_Exercise objective_
From the first line to the last, repeat the records exactly and skip the pictures.

Stored entries:
=== Begin Enclosure ===

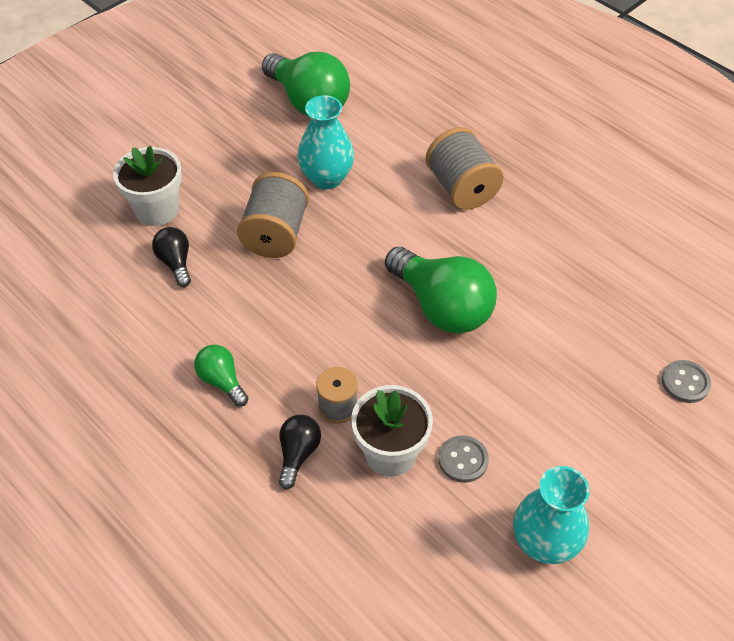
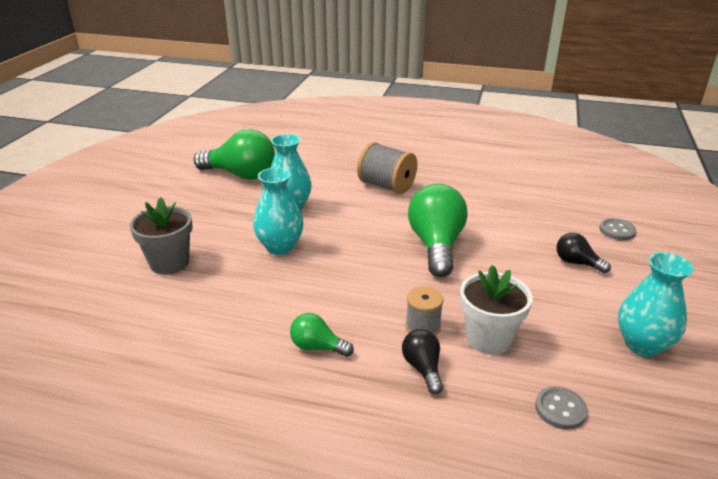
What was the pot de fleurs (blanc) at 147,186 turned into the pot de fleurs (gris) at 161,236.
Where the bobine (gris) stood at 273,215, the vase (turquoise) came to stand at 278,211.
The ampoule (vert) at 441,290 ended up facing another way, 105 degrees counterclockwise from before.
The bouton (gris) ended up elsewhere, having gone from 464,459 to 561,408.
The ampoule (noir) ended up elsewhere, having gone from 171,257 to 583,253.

=== End Enclosure ===

_Solved problem_
What was the pot de fleurs (blanc) at 147,186 turned into the pot de fleurs (gris) at 161,236.
Where the bobine (gris) stood at 273,215, the vase (turquoise) came to stand at 278,211.
The ampoule (vert) at 441,290 ended up facing another way, 105 degrees counterclockwise from before.
The bouton (gris) ended up elsewhere, having gone from 464,459 to 561,408.
The ampoule (noir) ended up elsewhere, having gone from 171,257 to 583,253.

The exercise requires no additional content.